**Object transformation records:**
== Segment start ==

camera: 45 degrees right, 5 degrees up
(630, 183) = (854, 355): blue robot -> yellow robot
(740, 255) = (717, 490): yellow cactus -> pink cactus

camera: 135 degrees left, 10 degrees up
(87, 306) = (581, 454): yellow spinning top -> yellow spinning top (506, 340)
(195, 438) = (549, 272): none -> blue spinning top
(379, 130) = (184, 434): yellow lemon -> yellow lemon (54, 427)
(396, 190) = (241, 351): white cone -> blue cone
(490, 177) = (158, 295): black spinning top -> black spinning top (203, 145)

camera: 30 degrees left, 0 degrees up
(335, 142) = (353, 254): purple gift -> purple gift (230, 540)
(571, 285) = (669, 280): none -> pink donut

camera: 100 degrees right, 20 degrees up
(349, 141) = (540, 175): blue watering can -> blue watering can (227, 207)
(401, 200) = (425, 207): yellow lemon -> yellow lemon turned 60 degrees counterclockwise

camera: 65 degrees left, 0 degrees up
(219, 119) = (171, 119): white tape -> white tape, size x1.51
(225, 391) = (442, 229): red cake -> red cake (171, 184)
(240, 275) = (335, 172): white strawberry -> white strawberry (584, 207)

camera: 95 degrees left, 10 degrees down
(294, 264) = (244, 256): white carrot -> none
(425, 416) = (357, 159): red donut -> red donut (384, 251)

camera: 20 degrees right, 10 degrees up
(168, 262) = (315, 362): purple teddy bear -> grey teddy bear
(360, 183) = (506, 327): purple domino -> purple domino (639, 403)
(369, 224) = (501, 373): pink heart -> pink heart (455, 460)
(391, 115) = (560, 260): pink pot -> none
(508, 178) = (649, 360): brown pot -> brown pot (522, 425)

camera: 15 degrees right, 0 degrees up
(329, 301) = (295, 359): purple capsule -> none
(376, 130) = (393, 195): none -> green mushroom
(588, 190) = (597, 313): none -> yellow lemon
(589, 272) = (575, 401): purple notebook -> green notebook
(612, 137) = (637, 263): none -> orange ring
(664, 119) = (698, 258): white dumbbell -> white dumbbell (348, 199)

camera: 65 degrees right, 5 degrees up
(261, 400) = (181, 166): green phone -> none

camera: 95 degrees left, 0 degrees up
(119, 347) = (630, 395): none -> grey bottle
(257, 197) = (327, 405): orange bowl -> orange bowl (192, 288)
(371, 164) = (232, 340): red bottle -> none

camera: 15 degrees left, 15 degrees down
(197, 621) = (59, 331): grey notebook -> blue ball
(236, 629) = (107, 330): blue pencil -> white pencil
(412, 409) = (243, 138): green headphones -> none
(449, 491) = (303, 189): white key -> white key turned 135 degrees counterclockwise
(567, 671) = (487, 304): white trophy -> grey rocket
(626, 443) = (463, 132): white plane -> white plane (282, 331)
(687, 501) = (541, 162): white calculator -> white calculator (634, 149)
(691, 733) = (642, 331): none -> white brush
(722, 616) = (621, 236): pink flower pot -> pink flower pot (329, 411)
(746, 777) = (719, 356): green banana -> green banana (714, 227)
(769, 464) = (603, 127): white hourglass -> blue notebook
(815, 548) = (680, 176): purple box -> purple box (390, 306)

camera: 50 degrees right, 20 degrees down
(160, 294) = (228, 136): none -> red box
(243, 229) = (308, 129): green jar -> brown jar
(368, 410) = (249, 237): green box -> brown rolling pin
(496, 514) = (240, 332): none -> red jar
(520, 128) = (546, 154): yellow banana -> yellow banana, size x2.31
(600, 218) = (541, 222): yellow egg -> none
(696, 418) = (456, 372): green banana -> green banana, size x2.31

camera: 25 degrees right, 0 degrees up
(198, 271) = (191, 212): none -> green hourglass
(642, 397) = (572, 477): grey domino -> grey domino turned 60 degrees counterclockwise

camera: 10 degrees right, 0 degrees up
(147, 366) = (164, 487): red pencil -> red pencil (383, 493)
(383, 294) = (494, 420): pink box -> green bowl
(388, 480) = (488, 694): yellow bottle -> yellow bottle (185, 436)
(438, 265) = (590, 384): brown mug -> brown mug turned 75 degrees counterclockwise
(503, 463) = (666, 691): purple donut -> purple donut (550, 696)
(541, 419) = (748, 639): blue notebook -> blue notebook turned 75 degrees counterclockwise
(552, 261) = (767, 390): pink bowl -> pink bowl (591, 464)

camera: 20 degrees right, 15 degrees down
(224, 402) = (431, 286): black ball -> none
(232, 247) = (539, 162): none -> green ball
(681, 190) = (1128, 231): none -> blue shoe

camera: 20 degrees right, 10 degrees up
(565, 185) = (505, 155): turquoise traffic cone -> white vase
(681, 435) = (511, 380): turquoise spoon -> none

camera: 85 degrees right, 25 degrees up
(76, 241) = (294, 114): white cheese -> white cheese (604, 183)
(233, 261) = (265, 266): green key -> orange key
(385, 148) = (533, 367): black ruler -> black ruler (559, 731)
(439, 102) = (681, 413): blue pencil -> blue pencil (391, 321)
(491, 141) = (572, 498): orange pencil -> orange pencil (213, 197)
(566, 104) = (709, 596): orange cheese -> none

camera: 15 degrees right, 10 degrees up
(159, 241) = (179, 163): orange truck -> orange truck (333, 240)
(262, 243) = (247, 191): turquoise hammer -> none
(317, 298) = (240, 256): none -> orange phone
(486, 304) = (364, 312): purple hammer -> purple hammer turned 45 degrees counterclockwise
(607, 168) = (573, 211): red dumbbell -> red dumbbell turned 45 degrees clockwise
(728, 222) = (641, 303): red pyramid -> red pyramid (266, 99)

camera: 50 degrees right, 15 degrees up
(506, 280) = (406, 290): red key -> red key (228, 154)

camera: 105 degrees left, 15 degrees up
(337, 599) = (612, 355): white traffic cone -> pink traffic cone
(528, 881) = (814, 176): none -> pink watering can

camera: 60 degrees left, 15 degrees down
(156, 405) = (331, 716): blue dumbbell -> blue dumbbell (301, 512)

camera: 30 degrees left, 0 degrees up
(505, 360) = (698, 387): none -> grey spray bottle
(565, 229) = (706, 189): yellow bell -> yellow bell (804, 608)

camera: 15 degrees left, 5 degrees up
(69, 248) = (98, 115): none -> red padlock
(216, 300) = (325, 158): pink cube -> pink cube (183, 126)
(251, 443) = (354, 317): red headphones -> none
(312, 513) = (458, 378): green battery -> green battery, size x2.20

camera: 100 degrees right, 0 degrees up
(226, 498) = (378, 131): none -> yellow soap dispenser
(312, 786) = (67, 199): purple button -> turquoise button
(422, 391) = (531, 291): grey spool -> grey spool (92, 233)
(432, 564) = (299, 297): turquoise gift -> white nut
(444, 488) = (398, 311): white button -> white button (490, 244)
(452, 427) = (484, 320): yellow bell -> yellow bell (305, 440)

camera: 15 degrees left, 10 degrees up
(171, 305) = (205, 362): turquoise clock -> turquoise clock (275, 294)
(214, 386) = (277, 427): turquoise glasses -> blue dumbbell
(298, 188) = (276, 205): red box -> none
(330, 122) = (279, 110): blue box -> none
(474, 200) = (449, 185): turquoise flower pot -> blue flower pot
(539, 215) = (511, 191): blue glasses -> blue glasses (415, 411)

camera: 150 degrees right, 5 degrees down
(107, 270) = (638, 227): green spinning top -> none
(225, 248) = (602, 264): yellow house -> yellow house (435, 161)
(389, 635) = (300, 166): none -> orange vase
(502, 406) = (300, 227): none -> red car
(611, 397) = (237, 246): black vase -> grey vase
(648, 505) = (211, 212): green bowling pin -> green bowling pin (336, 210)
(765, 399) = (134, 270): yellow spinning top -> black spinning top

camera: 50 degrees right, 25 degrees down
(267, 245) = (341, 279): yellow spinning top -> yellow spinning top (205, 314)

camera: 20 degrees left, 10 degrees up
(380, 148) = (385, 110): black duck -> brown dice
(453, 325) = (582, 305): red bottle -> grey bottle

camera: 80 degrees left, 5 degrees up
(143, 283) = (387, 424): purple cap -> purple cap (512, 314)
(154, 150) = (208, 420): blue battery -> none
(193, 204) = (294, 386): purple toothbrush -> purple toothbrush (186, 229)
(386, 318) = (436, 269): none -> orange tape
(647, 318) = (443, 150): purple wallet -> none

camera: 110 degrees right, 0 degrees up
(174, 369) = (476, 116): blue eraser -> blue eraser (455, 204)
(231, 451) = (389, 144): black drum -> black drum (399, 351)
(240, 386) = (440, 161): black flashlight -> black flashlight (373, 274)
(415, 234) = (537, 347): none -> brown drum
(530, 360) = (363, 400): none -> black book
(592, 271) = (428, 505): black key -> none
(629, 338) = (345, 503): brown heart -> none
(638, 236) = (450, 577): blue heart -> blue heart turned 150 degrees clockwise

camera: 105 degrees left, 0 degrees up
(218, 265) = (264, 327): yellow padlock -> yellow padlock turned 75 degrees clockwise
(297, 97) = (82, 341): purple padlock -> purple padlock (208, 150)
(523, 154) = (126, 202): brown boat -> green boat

== Segment end ==

Copy out the entries exactly. Begin at the first line and end with the line that has "(225, 391) = (442, 229): red".

camera: 45 degrees right, 5 degrees up
(630, 183) = (854, 355): blue robot -> yellow robot
(740, 255) = (717, 490): yellow cactus -> pink cactus

camera: 135 degrees left, 10 degrees up
(87, 306) = (581, 454): yellow spinning top -> yellow spinning top (506, 340)
(195, 438) = (549, 272): none -> blue spinning top
(379, 130) = (184, 434): yellow lemon -> yellow lemon (54, 427)
(396, 190) = (241, 351): white cone -> blue cone
(490, 177) = (158, 295): black spinning top -> black spinning top (203, 145)

camera: 30 degrees left, 0 degrees up
(335, 142) = (353, 254): purple gift -> purple gift (230, 540)
(571, 285) = (669, 280): none -> pink donut

camera: 100 degrees right, 20 degrees up
(349, 141) = (540, 175): blue watering can -> blue watering can (227, 207)
(401, 200) = (425, 207): yellow lemon -> yellow lemon turned 60 degrees counterclockwise

camera: 65 degrees left, 0 degrees up
(219, 119) = (171, 119): white tape -> white tape, size x1.51
(225, 391) = (442, 229): red cake -> red cake (171, 184)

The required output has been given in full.